* [Task requirements]: Given the records below, would you repeat exactly the lines that begin at the one containing "GAS pin DO: D7 -> TX" and end at the one containing "RGB3 pin B: D4 -> D0", inclusive?

* [Study material]:
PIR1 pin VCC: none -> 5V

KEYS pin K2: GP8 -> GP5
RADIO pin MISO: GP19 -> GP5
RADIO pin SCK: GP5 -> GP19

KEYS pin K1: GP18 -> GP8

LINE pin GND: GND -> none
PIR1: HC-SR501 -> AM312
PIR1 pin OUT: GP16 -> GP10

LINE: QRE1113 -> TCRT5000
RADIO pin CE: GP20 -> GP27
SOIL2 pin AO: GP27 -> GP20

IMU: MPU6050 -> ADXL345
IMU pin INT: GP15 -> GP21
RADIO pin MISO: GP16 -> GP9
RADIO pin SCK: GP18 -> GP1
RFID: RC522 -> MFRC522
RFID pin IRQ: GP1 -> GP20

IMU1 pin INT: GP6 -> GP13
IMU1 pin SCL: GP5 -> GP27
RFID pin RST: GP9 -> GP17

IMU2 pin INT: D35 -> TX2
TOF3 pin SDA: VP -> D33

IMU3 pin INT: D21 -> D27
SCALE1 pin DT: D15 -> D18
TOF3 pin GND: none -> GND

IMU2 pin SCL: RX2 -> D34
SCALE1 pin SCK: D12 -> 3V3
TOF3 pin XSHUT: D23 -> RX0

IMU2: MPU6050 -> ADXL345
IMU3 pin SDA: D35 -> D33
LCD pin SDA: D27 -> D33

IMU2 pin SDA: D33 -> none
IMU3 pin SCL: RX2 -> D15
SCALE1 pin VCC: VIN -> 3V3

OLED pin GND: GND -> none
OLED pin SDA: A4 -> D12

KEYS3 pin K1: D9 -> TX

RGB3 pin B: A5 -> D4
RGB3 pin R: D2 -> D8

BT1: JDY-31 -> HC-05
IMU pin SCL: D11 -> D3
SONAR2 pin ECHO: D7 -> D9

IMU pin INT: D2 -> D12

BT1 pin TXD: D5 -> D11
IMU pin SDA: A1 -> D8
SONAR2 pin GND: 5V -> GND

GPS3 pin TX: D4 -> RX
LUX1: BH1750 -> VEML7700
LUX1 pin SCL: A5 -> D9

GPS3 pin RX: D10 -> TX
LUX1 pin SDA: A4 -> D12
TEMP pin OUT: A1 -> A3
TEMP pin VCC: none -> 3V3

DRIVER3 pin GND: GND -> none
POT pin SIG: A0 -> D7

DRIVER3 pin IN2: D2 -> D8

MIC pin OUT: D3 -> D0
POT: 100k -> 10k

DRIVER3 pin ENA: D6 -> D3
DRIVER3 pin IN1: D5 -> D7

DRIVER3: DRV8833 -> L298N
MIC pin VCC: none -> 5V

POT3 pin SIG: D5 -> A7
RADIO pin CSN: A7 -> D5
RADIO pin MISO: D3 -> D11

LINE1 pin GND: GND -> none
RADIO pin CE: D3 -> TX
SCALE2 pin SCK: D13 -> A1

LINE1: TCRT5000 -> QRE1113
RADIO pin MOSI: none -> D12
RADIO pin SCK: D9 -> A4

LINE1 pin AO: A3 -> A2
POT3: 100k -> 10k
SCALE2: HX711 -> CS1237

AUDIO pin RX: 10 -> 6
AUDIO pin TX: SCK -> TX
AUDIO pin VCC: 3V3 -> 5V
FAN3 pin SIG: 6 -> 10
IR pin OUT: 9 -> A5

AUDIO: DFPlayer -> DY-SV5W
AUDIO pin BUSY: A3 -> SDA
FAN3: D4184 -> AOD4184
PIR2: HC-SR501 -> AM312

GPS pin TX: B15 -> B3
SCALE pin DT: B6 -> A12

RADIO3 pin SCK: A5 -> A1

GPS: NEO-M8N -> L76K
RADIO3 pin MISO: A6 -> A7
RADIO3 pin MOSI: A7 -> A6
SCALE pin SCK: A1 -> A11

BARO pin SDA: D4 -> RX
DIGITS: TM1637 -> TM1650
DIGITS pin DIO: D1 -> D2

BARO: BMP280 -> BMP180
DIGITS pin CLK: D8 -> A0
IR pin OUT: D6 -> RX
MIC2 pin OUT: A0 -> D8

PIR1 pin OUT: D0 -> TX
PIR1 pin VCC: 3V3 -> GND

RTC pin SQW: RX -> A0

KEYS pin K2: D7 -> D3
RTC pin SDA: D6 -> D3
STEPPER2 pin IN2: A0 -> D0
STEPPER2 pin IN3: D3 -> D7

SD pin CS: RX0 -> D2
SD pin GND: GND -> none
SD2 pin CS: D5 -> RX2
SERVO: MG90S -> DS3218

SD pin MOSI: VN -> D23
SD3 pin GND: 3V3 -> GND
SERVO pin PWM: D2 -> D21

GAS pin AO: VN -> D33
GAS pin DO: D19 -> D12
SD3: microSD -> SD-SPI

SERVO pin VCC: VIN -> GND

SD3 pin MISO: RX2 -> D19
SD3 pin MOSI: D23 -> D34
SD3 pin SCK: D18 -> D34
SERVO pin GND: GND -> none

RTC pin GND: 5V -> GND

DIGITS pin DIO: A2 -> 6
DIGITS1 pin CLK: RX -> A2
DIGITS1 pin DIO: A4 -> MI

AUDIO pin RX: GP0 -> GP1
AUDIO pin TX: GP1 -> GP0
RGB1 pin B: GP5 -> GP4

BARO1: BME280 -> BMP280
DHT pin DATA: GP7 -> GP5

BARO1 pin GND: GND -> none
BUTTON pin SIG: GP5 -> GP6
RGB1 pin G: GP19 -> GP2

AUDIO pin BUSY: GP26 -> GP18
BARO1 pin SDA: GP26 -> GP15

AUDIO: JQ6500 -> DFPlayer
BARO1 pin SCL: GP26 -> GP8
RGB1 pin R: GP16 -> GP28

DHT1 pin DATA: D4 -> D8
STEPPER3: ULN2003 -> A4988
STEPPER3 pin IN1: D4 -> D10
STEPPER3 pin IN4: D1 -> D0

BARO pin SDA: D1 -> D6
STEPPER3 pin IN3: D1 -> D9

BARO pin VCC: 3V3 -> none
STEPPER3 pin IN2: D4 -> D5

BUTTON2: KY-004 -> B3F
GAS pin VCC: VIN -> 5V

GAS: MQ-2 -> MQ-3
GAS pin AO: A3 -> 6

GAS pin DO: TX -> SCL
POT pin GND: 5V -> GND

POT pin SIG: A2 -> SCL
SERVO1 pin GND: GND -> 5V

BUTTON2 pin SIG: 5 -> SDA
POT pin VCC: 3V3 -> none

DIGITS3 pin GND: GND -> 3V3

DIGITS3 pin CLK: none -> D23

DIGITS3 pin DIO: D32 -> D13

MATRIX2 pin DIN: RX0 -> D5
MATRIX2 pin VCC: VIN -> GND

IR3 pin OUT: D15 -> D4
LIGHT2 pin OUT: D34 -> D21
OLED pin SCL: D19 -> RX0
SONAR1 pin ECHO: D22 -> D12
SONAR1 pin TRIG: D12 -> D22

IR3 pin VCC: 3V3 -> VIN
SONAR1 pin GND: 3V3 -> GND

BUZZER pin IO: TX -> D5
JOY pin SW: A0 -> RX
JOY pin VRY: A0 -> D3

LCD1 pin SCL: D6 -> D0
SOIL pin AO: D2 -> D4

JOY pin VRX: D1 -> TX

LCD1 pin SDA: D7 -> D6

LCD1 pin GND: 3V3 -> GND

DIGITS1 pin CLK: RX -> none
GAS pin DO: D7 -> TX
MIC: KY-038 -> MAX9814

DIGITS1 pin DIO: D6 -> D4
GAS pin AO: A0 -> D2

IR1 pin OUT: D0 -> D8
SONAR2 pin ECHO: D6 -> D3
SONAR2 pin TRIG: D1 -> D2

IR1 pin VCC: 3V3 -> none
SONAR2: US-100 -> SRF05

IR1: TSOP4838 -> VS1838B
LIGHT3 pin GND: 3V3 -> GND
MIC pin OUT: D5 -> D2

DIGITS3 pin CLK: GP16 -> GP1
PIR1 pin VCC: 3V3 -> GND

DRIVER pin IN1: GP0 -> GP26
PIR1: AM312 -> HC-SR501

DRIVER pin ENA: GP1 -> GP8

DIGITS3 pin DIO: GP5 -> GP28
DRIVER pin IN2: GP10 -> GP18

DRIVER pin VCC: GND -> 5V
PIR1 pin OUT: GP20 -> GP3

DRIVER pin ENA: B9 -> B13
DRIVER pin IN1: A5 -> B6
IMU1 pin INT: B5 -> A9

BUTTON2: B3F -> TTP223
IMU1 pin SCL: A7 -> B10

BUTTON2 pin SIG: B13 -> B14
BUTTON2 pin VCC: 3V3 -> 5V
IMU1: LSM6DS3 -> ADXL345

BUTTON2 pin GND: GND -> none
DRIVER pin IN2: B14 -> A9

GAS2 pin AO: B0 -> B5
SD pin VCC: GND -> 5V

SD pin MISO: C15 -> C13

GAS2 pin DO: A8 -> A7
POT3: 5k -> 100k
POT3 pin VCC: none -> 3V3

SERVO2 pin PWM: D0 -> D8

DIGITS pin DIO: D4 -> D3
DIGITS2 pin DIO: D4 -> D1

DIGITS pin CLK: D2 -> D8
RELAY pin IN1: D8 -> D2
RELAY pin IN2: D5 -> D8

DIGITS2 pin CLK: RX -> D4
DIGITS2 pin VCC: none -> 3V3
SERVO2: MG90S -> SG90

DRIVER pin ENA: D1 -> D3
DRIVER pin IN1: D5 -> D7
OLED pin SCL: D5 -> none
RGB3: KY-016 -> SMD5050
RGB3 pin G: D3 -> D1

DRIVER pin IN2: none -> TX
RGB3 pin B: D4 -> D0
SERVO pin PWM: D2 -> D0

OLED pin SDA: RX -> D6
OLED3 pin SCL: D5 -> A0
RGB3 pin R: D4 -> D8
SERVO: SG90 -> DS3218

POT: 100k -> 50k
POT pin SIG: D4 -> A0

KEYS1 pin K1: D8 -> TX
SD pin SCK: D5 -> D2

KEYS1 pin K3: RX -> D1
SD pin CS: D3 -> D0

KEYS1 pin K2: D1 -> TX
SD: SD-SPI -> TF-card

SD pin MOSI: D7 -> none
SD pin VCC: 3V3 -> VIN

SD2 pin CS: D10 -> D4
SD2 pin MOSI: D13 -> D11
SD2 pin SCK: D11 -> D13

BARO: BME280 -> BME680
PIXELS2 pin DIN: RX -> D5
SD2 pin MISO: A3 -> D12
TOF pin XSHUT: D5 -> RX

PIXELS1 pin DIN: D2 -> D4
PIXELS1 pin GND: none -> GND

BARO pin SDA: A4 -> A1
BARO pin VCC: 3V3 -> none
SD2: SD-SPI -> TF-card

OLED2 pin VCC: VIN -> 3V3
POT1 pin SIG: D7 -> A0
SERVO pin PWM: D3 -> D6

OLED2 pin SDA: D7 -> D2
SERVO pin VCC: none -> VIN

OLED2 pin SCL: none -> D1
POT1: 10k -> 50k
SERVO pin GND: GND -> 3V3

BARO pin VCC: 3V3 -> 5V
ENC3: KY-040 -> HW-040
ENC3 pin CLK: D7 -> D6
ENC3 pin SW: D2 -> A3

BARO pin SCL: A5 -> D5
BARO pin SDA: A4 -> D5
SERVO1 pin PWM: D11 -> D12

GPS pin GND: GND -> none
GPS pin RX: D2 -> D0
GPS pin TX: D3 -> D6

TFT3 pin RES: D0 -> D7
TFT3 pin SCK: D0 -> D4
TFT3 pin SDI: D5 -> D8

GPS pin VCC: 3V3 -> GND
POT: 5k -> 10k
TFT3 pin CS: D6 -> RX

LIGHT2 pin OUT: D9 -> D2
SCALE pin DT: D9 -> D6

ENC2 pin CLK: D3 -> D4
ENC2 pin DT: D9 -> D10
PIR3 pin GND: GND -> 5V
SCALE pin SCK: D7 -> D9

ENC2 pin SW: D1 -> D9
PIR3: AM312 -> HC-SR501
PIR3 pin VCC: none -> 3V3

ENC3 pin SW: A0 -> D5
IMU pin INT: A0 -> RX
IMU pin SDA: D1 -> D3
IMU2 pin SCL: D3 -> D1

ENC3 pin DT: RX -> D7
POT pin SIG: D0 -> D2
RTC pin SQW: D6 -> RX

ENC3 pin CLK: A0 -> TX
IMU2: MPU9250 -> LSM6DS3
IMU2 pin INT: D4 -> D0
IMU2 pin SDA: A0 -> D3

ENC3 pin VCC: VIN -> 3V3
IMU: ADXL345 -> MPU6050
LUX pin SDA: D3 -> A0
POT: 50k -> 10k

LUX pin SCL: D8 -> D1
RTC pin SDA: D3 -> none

* [Written answer]:
GAS pin DO: D7 -> TX
MIC: KY-038 -> MAX9814

DIGITS1 pin DIO: D6 -> D4
GAS pin AO: A0 -> D2

IR1 pin OUT: D0 -> D8
SONAR2 pin ECHO: D6 -> D3
SONAR2 pin TRIG: D1 -> D2

IR1 pin VCC: 3V3 -> none
SONAR2: US-100 -> SRF05

IR1: TSOP4838 -> VS1838B
LIGHT3 pin GND: 3V3 -> GND
MIC pin OUT: D5 -> D2

DIGITS3 pin CLK: GP16 -> GP1
PIR1 pin VCC: 3V3 -> GND

DRIVER pin IN1: GP0 -> GP26
PIR1: AM312 -> HC-SR501

DRIVER pin ENA: GP1 -> GP8

DIGITS3 pin DIO: GP5 -> GP28
DRIVER pin IN2: GP10 -> GP18

DRIVER pin VCC: GND -> 5V
PIR1 pin OUT: GP20 -> GP3

DRIVER pin ENA: B9 -> B13
DRIVER pin IN1: A5 -> B6
IMU1 pin INT: B5 -> A9

BUTTON2: B3F -> TTP223
IMU1 pin SCL: A7 -> B10

BUTTON2 pin SIG: B13 -> B14
BUTTON2 pin VCC: 3V3 -> 5V
IMU1: LSM6DS3 -> ADXL345

BUTTON2 pin GND: GND -> none
DRIVER pin IN2: B14 -> A9

GAS2 pin AO: B0 -> B5
SD pin VCC: GND -> 5V

SD pin MISO: C15 -> C13

GAS2 pin DO: A8 -> A7
POT3: 5k -> 100k
POT3 pin VCC: none -> 3V3

SERVO2 pin PWM: D0 -> D8

DIGITS pin DIO: D4 -> D3
DIGITS2 pin DIO: D4 -> D1

DIGITS pin CLK: D2 -> D8
RELAY pin IN1: D8 -> D2
RELAY pin IN2: D5 -> D8

DIGITS2 pin CLK: RX -> D4
DIGITS2 pin VCC: none -> 3V3
SERVO2: MG90S -> SG90

DRIVER pin ENA: D1 -> D3
DRIVER pin IN1: D5 -> D7
OLED pin SCL: D5 -> none
RGB3: KY-016 -> SMD5050
RGB3 pin G: D3 -> D1

DRIVER pin IN2: none -> TX
RGB3 pin B: D4 -> D0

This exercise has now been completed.